### Problem to solve
Write out all of the entries below word for word.

### Record extracts
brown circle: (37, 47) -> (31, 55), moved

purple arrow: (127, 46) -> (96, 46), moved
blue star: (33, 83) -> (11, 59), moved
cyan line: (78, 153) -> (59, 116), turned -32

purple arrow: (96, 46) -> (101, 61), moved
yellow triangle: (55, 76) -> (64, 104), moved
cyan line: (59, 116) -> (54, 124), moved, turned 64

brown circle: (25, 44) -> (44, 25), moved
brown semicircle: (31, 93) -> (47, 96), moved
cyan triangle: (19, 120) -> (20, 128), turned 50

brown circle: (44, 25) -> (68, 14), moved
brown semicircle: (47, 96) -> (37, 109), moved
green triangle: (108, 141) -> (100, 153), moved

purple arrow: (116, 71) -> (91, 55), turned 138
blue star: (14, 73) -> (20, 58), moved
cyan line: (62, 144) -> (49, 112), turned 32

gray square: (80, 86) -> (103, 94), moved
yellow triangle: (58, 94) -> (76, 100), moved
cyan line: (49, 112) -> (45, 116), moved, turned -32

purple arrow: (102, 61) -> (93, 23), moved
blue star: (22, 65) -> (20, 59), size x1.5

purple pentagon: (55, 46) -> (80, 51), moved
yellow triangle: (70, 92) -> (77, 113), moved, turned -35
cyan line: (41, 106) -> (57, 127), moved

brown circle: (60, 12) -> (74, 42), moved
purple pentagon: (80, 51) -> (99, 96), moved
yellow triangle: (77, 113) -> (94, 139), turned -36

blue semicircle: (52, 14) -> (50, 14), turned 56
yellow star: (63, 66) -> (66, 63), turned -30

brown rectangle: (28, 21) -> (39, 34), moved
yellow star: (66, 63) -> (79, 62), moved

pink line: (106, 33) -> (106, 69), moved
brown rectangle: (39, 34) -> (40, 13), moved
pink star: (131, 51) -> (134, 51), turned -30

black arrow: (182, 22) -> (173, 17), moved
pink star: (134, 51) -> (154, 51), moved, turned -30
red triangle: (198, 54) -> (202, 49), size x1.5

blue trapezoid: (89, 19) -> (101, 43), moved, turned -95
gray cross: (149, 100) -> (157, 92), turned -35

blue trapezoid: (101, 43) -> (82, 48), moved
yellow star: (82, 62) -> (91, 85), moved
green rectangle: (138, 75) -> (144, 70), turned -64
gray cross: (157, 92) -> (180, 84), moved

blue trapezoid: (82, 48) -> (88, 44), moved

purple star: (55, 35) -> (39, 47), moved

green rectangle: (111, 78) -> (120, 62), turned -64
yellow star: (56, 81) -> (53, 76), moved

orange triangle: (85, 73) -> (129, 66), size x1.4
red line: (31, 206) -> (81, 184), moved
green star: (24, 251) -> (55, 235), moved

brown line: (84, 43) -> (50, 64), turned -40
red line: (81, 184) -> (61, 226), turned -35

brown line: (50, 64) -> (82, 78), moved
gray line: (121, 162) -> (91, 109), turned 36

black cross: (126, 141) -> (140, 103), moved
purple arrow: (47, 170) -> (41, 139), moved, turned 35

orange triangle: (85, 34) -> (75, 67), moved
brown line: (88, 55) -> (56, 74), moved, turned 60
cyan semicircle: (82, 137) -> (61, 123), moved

### Result of this exercise
brown circle: (37, 47) -> (31, 55), moved

purple arrow: (127, 46) -> (96, 46), moved
blue star: (33, 83) -> (11, 59), moved
cyan line: (78, 153) -> (59, 116), turned -32

purple arrow: (96, 46) -> (101, 61), moved
yellow triangle: (55, 76) -> (64, 104), moved
cyan line: (59, 116) -> (54, 124), moved, turned 64

brown circle: (25, 44) -> (44, 25), moved
brown semicircle: (31, 93) -> (47, 96), moved
cyan triangle: (19, 120) -> (20, 128), turned 50

brown circle: (44, 25) -> (68, 14), moved
brown semicircle: (47, 96) -> (37, 109), moved
green triangle: (108, 141) -> (100, 153), moved

purple arrow: (116, 71) -> (91, 55), turned 138
blue star: (14, 73) -> (20, 58), moved
cyan line: (62, 144) -> (49, 112), turned 32

gray square: (80, 86) -> (103, 94), moved
yellow triangle: (58, 94) -> (76, 100), moved
cyan line: (49, 112) -> (45, 116), moved, turned -32

purple arrow: (102, 61) -> (93, 23), moved
blue star: (22, 65) -> (20, 59), size x1.5

purple pentagon: (55, 46) -> (80, 51), moved
yellow triangle: (70, 92) -> (77, 113), moved, turned -35
cyan line: (41, 106) -> (57, 127), moved

brown circle: (60, 12) -> (74, 42), moved
purple pentagon: (80, 51) -> (99, 96), moved
yellow triangle: (77, 113) -> (94, 139), turned -36

blue semicircle: (52, 14) -> (50, 14), turned 56
yellow star: (63, 66) -> (66, 63), turned -30

brown rectangle: (28, 21) -> (39, 34), moved
yellow star: (66, 63) -> (79, 62), moved

pink line: (106, 33) -> (106, 69), moved
brown rectangle: (39, 34) -> (40, 13), moved
pink star: (131, 51) -> (134, 51), turned -30

black arrow: (182, 22) -> (173, 17), moved
pink star: (134, 51) -> (154, 51), moved, turned -30
red triangle: (198, 54) -> (202, 49), size x1.5

blue trapezoid: (89, 19) -> (101, 43), moved, turned -95
gray cross: (149, 100) -> (157, 92), turned -35

blue trapezoid: (101, 43) -> (82, 48), moved
yellow star: (82, 62) -> (91, 85), moved
green rectangle: (138, 75) -> (144, 70), turned -64
gray cross: (157, 92) -> (180, 84), moved

blue trapezoid: (82, 48) -> (88, 44), moved

purple star: (55, 35) -> (39, 47), moved

green rectangle: (111, 78) -> (120, 62), turned -64
yellow star: (56, 81) -> (53, 76), moved

orange triangle: (85, 73) -> (129, 66), size x1.4
red line: (31, 206) -> (81, 184), moved
green star: (24, 251) -> (55, 235), moved

brown line: (84, 43) -> (50, 64), turned -40
red line: (81, 184) -> (61, 226), turned -35

brown line: (50, 64) -> (82, 78), moved
gray line: (121, 162) -> (91, 109), turned 36

black cross: (126, 141) -> (140, 103), moved
purple arrow: (47, 170) -> (41, 139), moved, turned 35

orange triangle: (85, 34) -> (75, 67), moved
brown line: (88, 55) -> (56, 74), moved, turned 60
cyan semicircle: (82, 137) -> (61, 123), moved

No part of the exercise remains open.